**Action item:** Please write out exactly, without any picture, each line from the first in the listing through the line that includes "The second view gained the goblet".

**Records to process:**
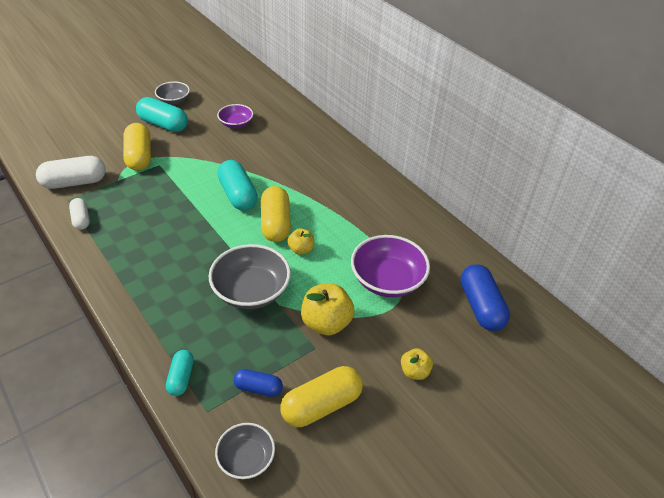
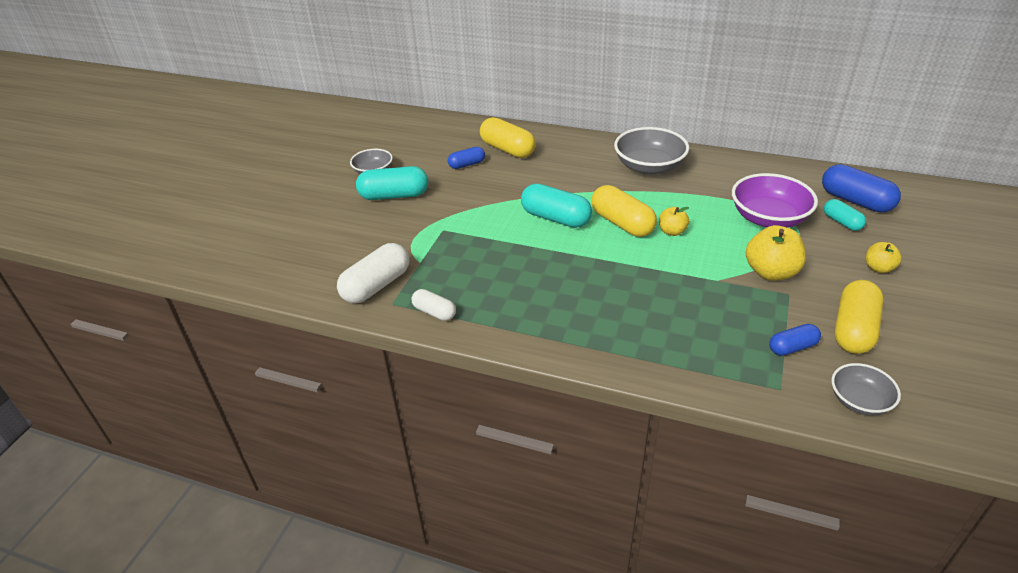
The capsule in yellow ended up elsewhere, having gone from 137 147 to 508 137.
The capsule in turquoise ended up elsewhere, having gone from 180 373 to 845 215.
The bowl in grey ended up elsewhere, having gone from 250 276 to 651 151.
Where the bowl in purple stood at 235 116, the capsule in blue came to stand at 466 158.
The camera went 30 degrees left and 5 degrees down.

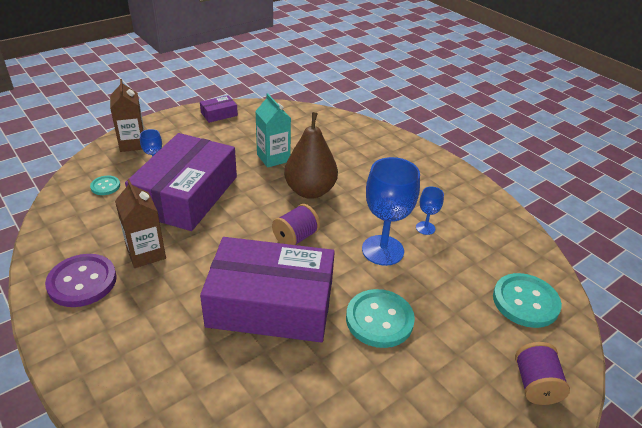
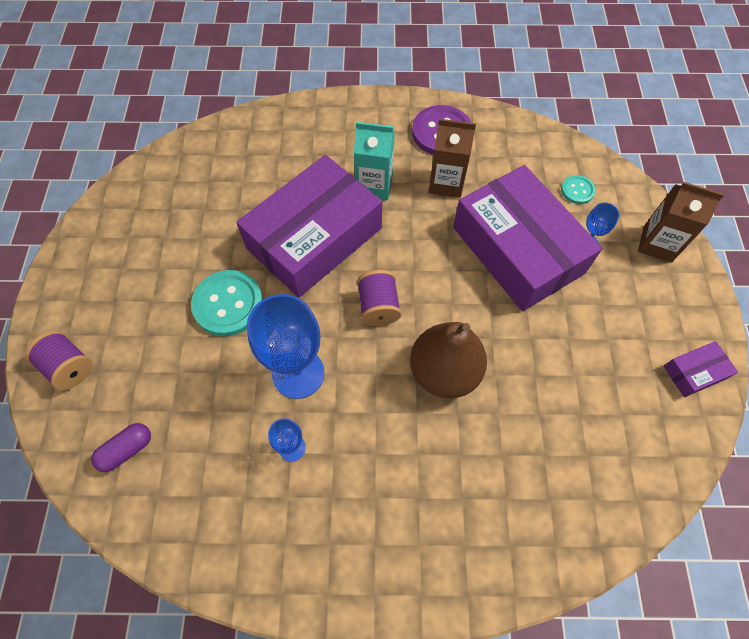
The box in purple at 219 109 ended up facing another way, 60 degrees clockwise from before.
The carton in turquoise ended up elsewhere, having gone from 273 130 to 374 161.
Where the button in turquoise stood at 527 300, the capsule in purple came to stand at 121 447.
The camera went 130 degrees right and 25 degrees up.

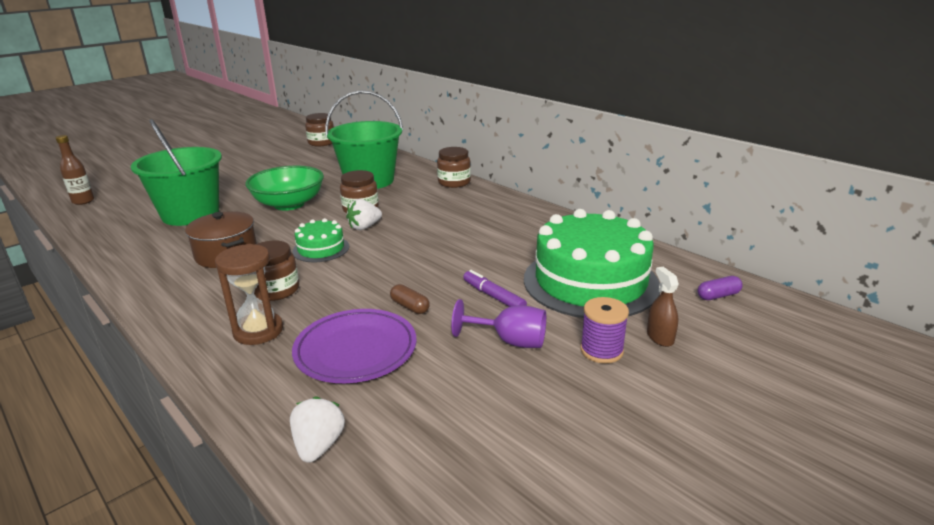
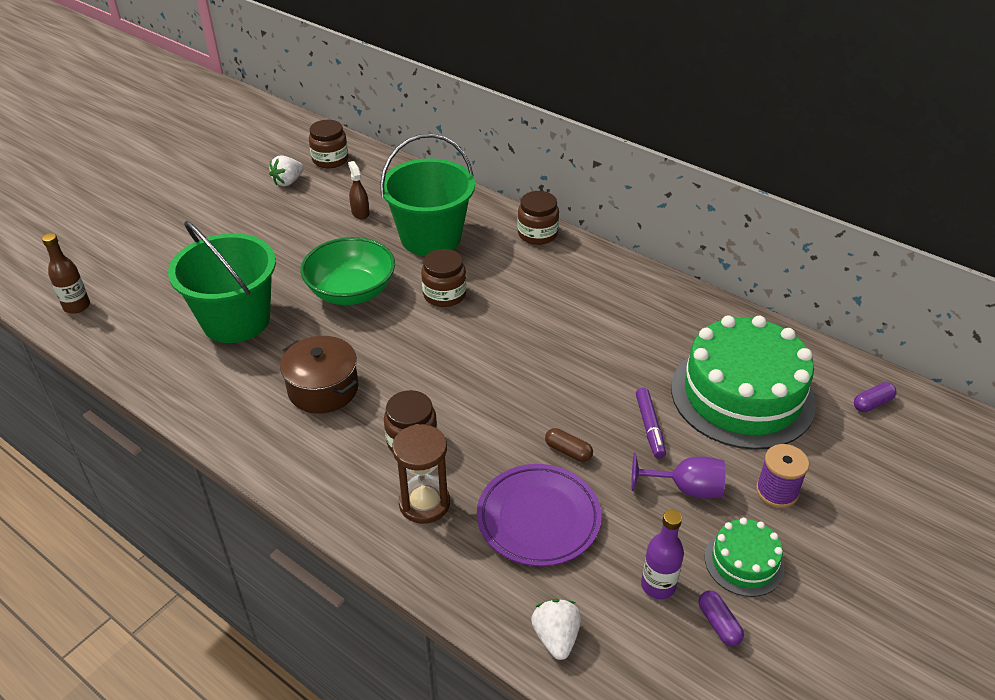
The cake in green ended up elsewhere, having gone from 320 240 to 745 557.
The strawberry in white ended up elsewhere, having gone from 364 214 to 286 170.
The marker in purple at 495 288 ended up facing another way, 135 degrees counterclockwise from before.
The spray bottle in brown ended up elsewhere, having gone from 663 307 to 358 190.
The second view gained the bottle in purple at 662 554.
The second view gained the capsule in purple at 721 618.
The camera went 10 degrees left and 15 degrees up.

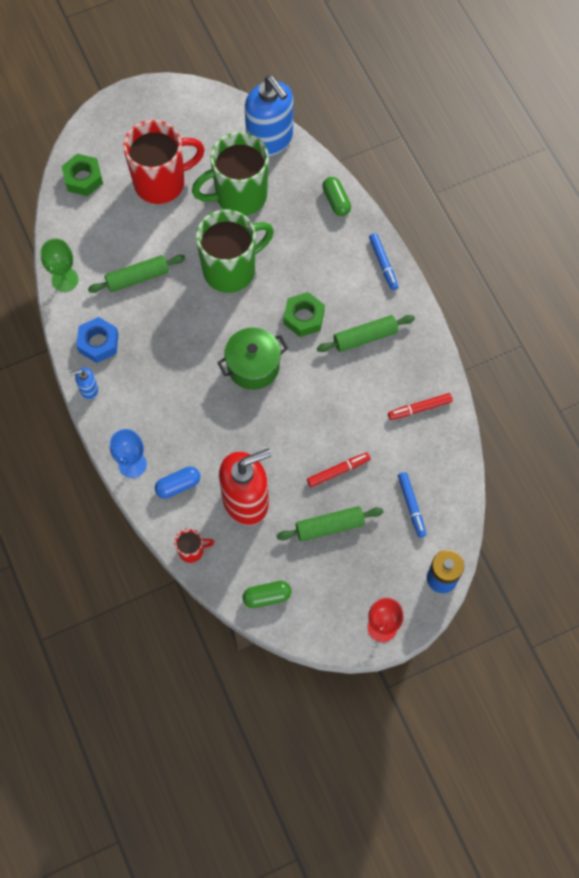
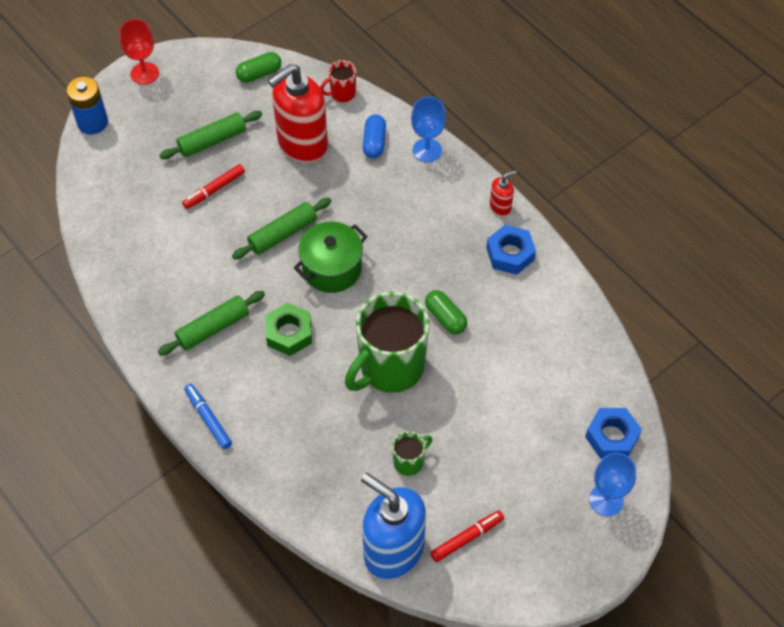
The second view lost the goblet in green at 59 265.
What was the nut in green at 82 175 turned into the nut in blue at 613 433.
What was the soap dispenser in blue at 84 383 turned into the soap dispenser in red at 503 193.
The rolling pin in green ended up elsewhere, having gone from 136 274 to 281 228.
The second view lost the mug in red at 164 162.
The capsule in blue at 177 482 ended up facing another way, 45 degrees counterclockwise from before.
The size of the mug in green at 230 174 changed by a factor of 0.44.
The capsule in green ended up elsewhere, having gone from 336 196 to 446 312.
The marker in red ended up elsewhere, having gone from 420 406 to 467 536.
The second view lost the marker in blue at 412 505.
The second view gained the goblet in blue at 612 484.
The camera went 165 degrees right and 10 degrees down.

**Task response:**
The capsule in yellow ended up elsewhere, having gone from 137 147 to 508 137.
The capsule in turquoise ended up elsewhere, having gone from 180 373 to 845 215.
The bowl in grey ended up elsewhere, having gone from 250 276 to 651 151.
Where the bowl in purple stood at 235 116, the capsule in blue came to stand at 466 158.
The camera went 30 degrees left and 5 degrees down.

The box in purple at 219 109 ended up facing another way, 60 degrees clockwise from before.
The carton in turquoise ended up elsewhere, having gone from 273 130 to 374 161.
Where the button in turquoise stood at 527 300, the capsule in purple came to stand at 121 447.
The camera went 130 degrees right and 25 degrees up.

The cake in green ended up elsewhere, having gone from 320 240 to 745 557.
The strawberry in white ended up elsewhere, having gone from 364 214 to 286 170.
The marker in purple at 495 288 ended up facing another way, 135 degrees counterclockwise from before.
The spray bottle in brown ended up elsewhere, having gone from 663 307 to 358 190.
The second view gained the bottle in purple at 662 554.
The second view gained the capsule in purple at 721 618.
The camera went 10 degrees left and 15 degrees up.

The second view lost the goblet in green at 59 265.
What was the nut in green at 82 175 turned into the nut in blue at 613 433.
What was the soap dispenser in blue at 84 383 turned into the soap dispenser in red at 503 193.
The rolling pin in green ended up elsewhere, having gone from 136 274 to 281 228.
The second view lost the mug in red at 164 162.
The capsule in blue at 177 482 ended up facing another way, 45 degrees counterclockwise from before.
The size of the mug in green at 230 174 changed by a factor of 0.44.
The capsule in green ended up elsewhere, having gone from 336 196 to 446 312.
The marker in red ended up elsewhere, having gone from 420 406 to 467 536.
The second view lost the marker in blue at 412 505.
The second view gained the goblet in blue at 612 484.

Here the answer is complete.